ABOUT THIS TASK ->
The answer is the full listing restated exactly, without any pictures.

[[ ENTRIES PROVIDED open ]]

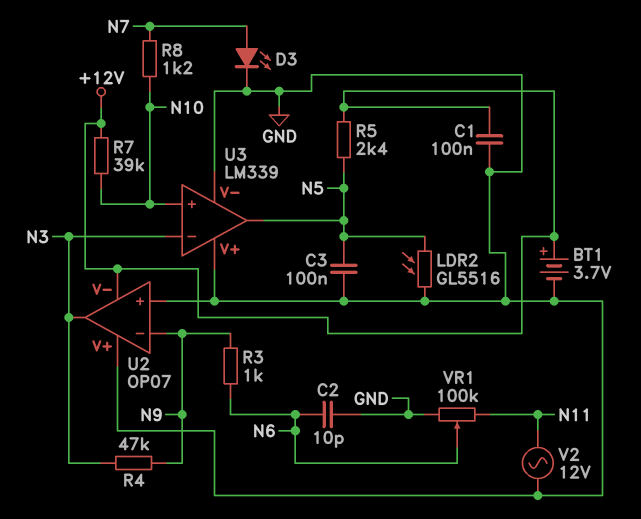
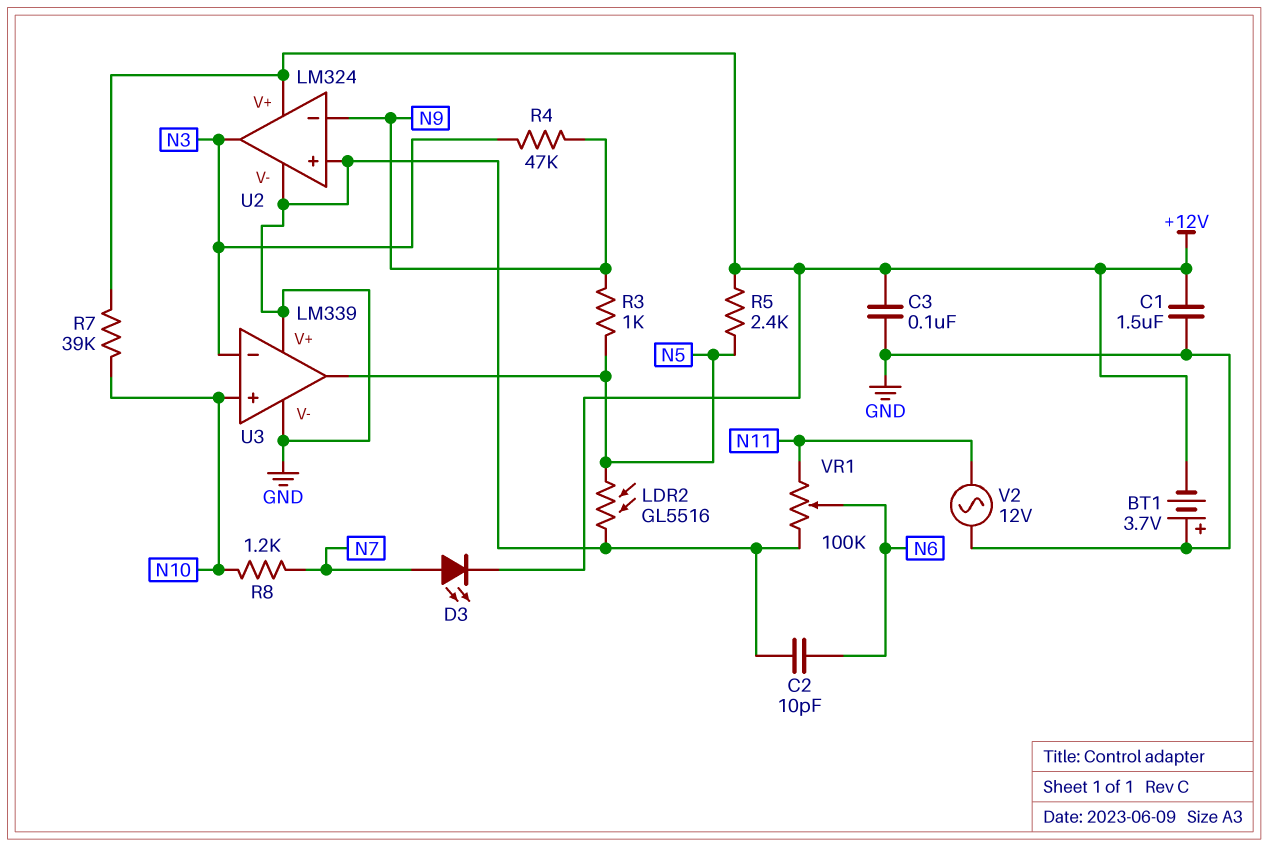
BT1: 3.7V (plus +12V, minus GND) -> 3.7V (plus GND, minus +12V)
C1: 100nF (+12V, GND) -> 1.5uF (+12V, GND)
C3: 100nF (GND, N5) -> 100nF (+12V, GND)
D3: LED (A N7, K GND) -> LED (A N7, K +12V)
R3: 1k (N6, N9) -> 1k (N5, N9)
U2: OP07 -> LM324
U2 pin V+: GND -> +12V
U2 pin V-: +12V -> GND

[[ ENTRIES PROVIDED closed ]]

TASK SOLUTION ->
BT1: 3.7V (plus +12V, minus GND) -> 3.7V (plus GND, minus +12V)
C1: 100nF (+12V, GND) -> 1.5uF (+12V, GND)
C3: 100nF (GND, N5) -> 100nF (+12V, GND)
D3: LED (A N7, K GND) -> LED (A N7, K +12V)
R3: 1k (N6, N9) -> 1k (N5, N9)
U2: OP07 -> LM324
U2 pin V+: GND -> +12V
U2 pin V-: +12V -> GND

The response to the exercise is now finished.